# [AIM OF THE EXERCISE]
In the data below, find the line containing "blue trapezoid at (206, 358): moved", then set down that line and every later line up to and including the line containing "orange L-shape at (256, 815): moved", exactly.

··· MATERIALS PROVIDED ···

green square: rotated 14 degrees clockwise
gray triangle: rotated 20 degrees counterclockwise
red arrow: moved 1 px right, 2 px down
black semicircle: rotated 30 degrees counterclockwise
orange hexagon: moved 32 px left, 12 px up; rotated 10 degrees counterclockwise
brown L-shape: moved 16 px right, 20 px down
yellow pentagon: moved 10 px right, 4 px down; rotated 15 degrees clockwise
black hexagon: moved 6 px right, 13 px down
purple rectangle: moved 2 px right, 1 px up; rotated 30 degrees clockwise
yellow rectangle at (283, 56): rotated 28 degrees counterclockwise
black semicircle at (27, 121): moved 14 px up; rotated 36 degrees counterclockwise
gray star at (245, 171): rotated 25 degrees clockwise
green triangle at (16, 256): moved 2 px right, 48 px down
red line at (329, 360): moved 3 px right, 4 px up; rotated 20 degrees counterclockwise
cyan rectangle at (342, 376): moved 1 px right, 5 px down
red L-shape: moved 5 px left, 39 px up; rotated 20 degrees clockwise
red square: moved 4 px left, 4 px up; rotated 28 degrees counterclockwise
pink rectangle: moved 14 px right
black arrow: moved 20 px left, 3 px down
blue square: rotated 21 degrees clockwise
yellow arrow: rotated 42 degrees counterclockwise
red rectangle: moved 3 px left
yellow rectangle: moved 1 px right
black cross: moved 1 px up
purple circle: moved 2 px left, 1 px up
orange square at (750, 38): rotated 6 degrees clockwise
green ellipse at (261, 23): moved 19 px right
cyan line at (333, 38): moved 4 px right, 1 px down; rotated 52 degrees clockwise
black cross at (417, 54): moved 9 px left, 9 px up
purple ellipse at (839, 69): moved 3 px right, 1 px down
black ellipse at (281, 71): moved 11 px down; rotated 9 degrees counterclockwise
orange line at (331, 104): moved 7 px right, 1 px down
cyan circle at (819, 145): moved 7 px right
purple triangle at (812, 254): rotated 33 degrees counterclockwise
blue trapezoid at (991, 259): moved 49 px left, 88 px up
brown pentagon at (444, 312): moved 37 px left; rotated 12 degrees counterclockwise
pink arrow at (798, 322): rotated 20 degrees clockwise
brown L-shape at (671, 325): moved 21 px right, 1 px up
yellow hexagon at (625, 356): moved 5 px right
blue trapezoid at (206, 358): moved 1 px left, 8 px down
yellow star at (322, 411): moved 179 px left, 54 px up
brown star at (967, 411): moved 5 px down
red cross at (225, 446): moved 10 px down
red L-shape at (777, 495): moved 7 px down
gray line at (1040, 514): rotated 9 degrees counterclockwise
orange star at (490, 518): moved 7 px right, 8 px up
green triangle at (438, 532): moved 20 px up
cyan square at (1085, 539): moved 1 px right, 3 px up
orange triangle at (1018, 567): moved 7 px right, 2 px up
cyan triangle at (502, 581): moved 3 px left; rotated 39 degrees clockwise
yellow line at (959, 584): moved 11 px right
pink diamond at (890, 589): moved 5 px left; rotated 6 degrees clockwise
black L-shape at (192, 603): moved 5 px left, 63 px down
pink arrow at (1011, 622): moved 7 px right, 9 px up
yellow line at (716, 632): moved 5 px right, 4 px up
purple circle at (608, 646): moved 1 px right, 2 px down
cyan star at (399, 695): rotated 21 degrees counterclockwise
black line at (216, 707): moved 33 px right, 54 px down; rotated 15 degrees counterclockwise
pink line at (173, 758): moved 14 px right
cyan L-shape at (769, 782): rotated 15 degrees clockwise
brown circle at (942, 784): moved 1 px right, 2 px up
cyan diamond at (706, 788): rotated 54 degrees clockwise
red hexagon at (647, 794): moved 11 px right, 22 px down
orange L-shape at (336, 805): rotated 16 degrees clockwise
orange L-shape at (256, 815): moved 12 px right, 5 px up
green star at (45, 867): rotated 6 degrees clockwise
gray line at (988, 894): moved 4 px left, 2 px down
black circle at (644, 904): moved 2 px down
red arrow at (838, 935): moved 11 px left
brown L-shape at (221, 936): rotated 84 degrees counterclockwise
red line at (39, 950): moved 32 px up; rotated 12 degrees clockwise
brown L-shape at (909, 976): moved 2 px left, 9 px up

···

# [SOLUTION FOR THIS TASK]
blue trapezoid at (206, 358): moved 1 px left, 8 px down
yellow star at (322, 411): moved 179 px left, 54 px up
brown star at (967, 411): moved 5 px down
red cross at (225, 446): moved 10 px down
red L-shape at (777, 495): moved 7 px down
gray line at (1040, 514): rotated 9 degrees counterclockwise
orange star at (490, 518): moved 7 px right, 8 px up
green triangle at (438, 532): moved 20 px up
cyan square at (1085, 539): moved 1 px right, 3 px up
orange triangle at (1018, 567): moved 7 px right, 2 px up
cyan triangle at (502, 581): moved 3 px left; rotated 39 degrees clockwise
yellow line at (959, 584): moved 11 px right
pink diamond at (890, 589): moved 5 px left; rotated 6 degrees clockwise
black L-shape at (192, 603): moved 5 px left, 63 px down
pink arrow at (1011, 622): moved 7 px right, 9 px up
yellow line at (716, 632): moved 5 px right, 4 px up
purple circle at (608, 646): moved 1 px right, 2 px down
cyan star at (399, 695): rotated 21 degrees counterclockwise
black line at (216, 707): moved 33 px right, 54 px down; rotated 15 degrees counterclockwise
pink line at (173, 758): moved 14 px right
cyan L-shape at (769, 782): rotated 15 degrees clockwise
brown circle at (942, 784): moved 1 px right, 2 px up
cyan diamond at (706, 788): rotated 54 degrees clockwise
red hexagon at (647, 794): moved 11 px right, 22 px down
orange L-shape at (336, 805): rotated 16 degrees clockwise
orange L-shape at (256, 815): moved 12 px right, 5 px up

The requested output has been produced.